- Task instructions -
Please repeat exactly the lines below from the one containing "blue plate B7" down to the one containing "cyan plate I5 level 1 -> none", both included, and nothing else.

- Task material -
++++++

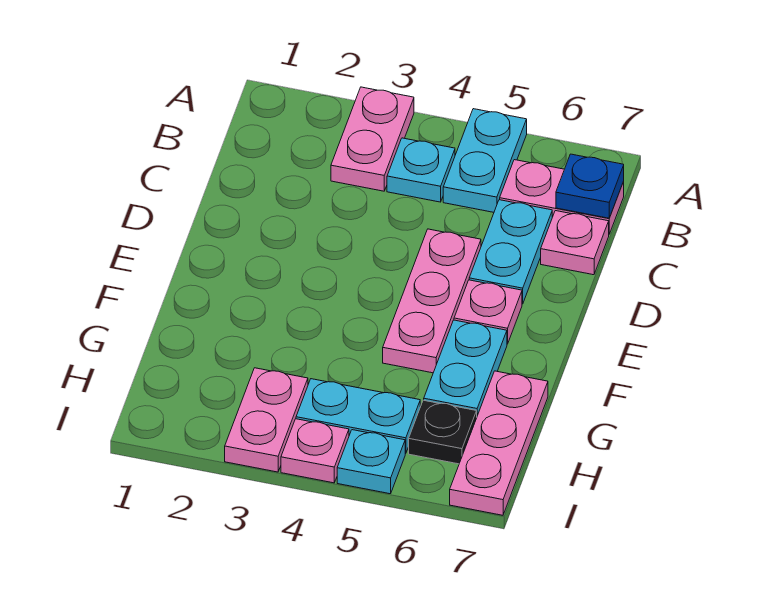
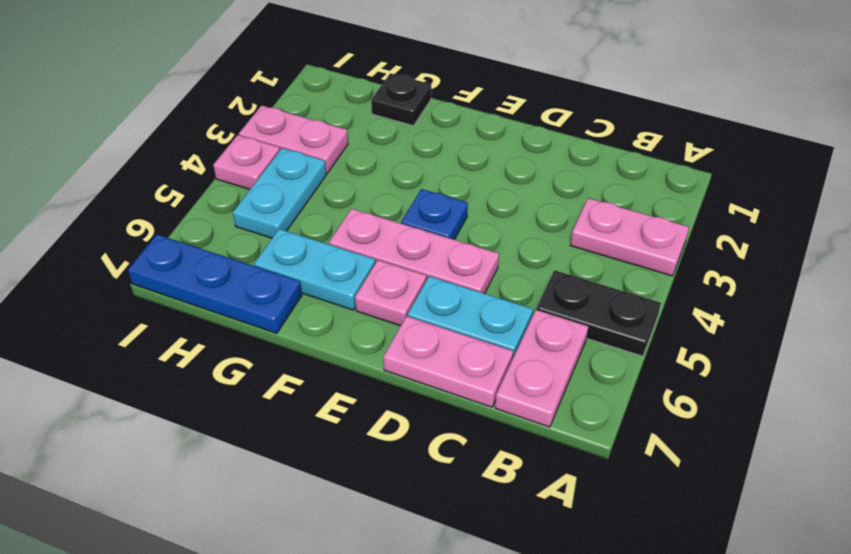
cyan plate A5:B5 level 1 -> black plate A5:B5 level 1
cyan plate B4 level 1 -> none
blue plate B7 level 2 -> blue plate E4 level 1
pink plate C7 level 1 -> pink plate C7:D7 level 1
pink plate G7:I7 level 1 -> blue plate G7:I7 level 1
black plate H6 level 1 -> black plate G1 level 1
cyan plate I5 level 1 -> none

++++++

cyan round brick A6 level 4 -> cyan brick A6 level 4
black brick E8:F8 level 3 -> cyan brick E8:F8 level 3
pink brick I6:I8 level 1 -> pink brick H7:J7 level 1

++++++

- Written answer -
blue plate B7 level 2 -> blue plate E4 level 1
pink plate C7 level 1 -> pink plate C7:D7 level 1
pink plate G7:I7 level 1 -> blue plate G7:I7 level 1
black plate H6 level 1 -> black plate G1 level 1
cyan plate I5 level 1 -> none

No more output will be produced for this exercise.